#### [Task statement]
Your task is to print all of the entries exactly, though the pictures should not be included.

START Data in this exercise

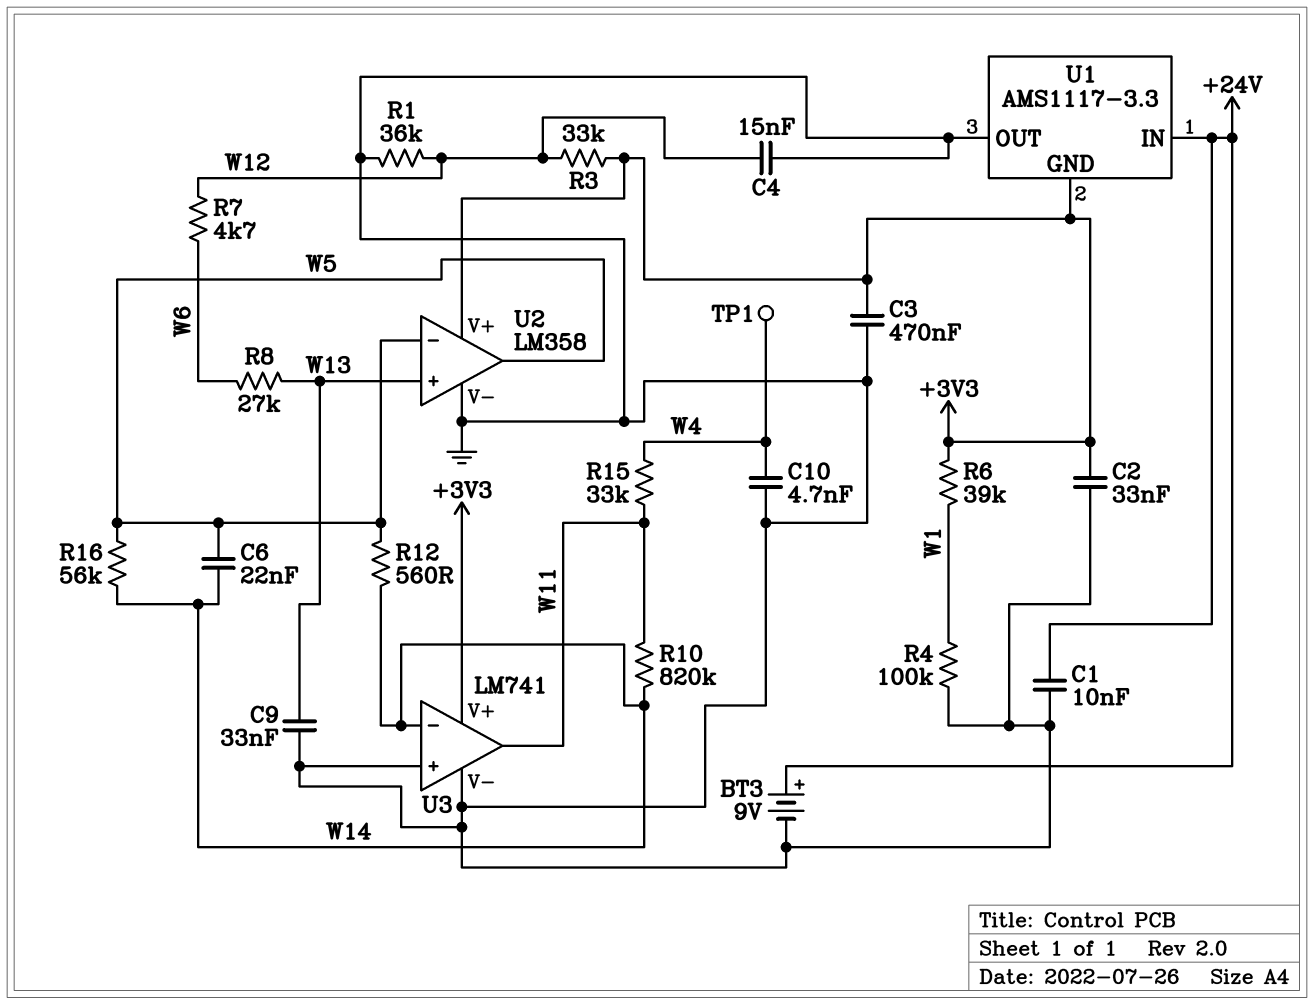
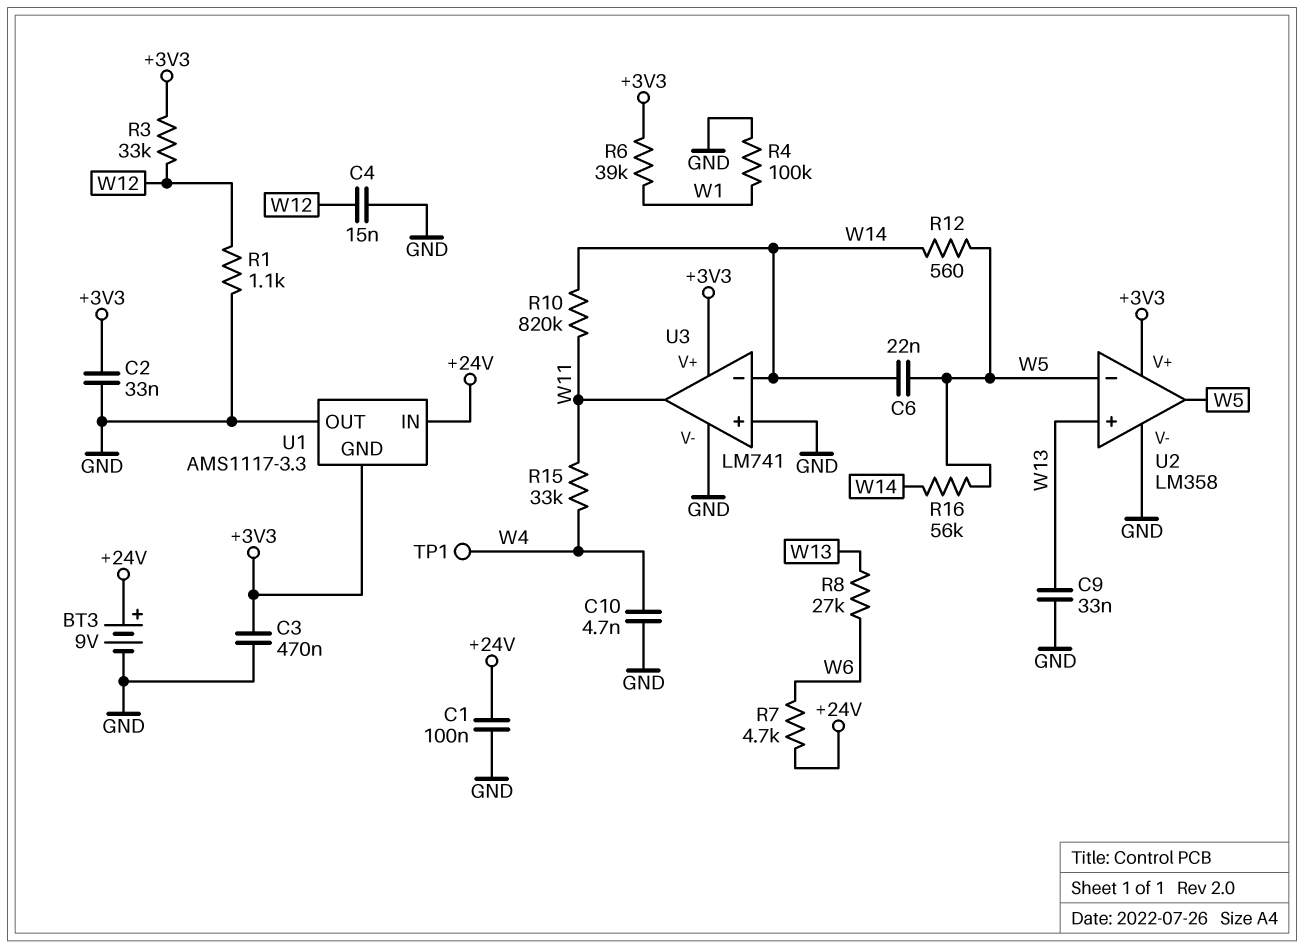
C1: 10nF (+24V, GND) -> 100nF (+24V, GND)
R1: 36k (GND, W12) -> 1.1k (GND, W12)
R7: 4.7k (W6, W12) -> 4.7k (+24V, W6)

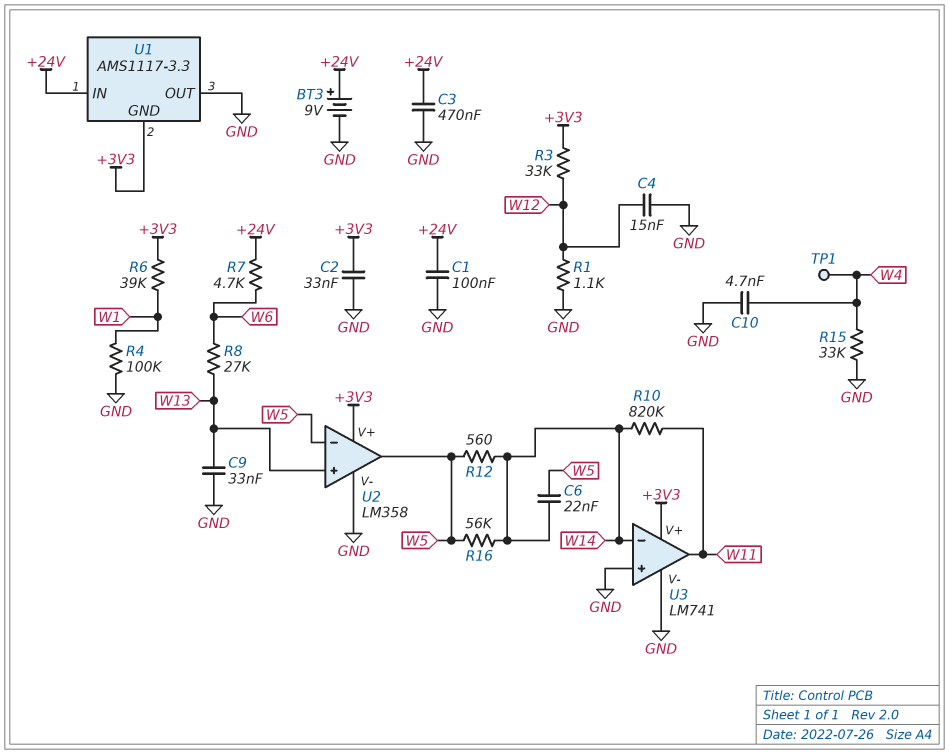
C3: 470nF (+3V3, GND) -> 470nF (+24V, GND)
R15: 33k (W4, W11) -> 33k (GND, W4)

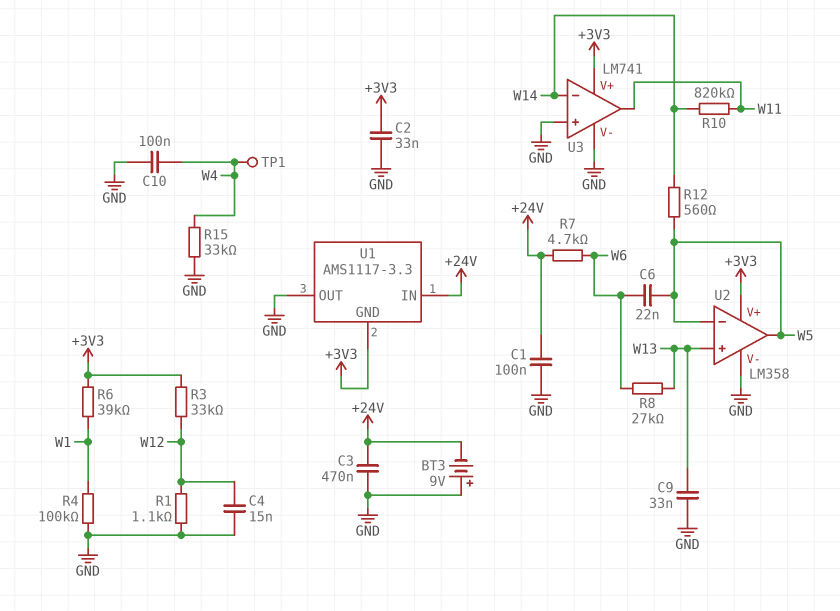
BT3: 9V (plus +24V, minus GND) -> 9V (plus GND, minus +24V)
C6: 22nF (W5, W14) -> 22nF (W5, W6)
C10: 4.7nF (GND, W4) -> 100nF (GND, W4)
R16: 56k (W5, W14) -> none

END Data in this exercise

#### [Response area]
C1: 10nF (+24V, GND) -> 100nF (+24V, GND)
R1: 36k (GND, W12) -> 1.1k (GND, W12)
R7: 4.7k (W6, W12) -> 4.7k (+24V, W6)

C3: 470nF (+3V3, GND) -> 470nF (+24V, GND)
R15: 33k (W4, W11) -> 33k (GND, W4)

BT3: 9V (plus +24V, minus GND) -> 9V (plus GND, minus +24V)
C6: 22nF (W5, W14) -> 22nF (W5, W6)
C10: 4.7nF (GND, W4) -> 100nF (GND, W4)
R16: 56k (W5, W14) -> none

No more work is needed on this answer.